### Exercise prompt
Using the listing below, return every line that includes "cyan".

[Opening Task inputs section]

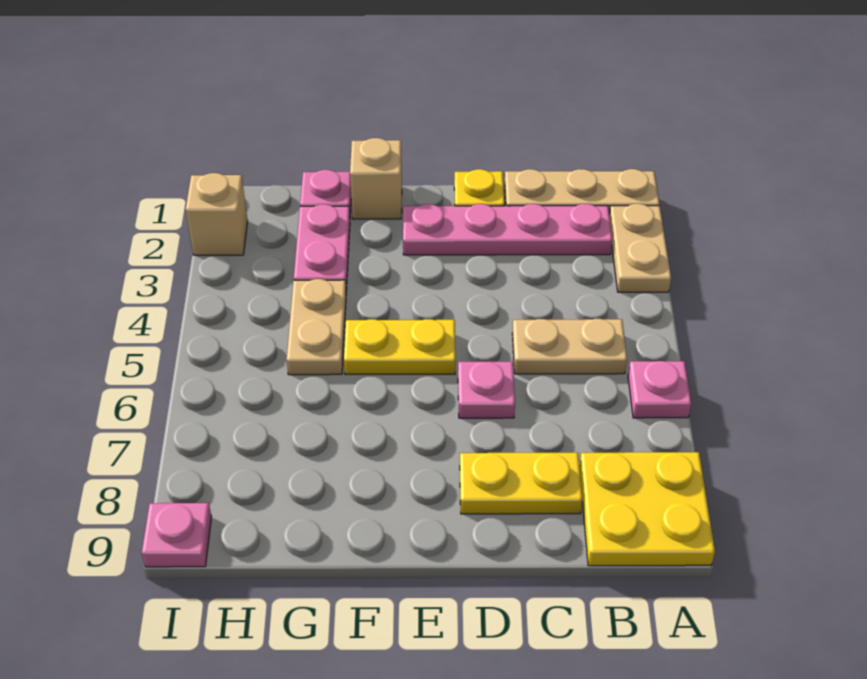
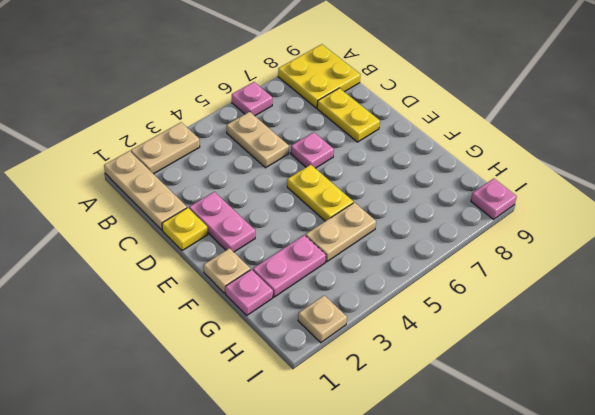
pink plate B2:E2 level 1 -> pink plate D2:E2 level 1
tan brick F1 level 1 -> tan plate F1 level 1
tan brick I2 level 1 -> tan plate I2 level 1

[Closing Task inputs section]
[Opening Task inputs section]

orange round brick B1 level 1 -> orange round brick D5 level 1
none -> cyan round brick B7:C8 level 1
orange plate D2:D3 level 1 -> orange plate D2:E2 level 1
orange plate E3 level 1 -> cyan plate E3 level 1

[Closing Task inputs section]

### Written response
none -> cyan round brick B7:C8 level 1
orange plate E3 level 1 -> cyan plate E3 level 1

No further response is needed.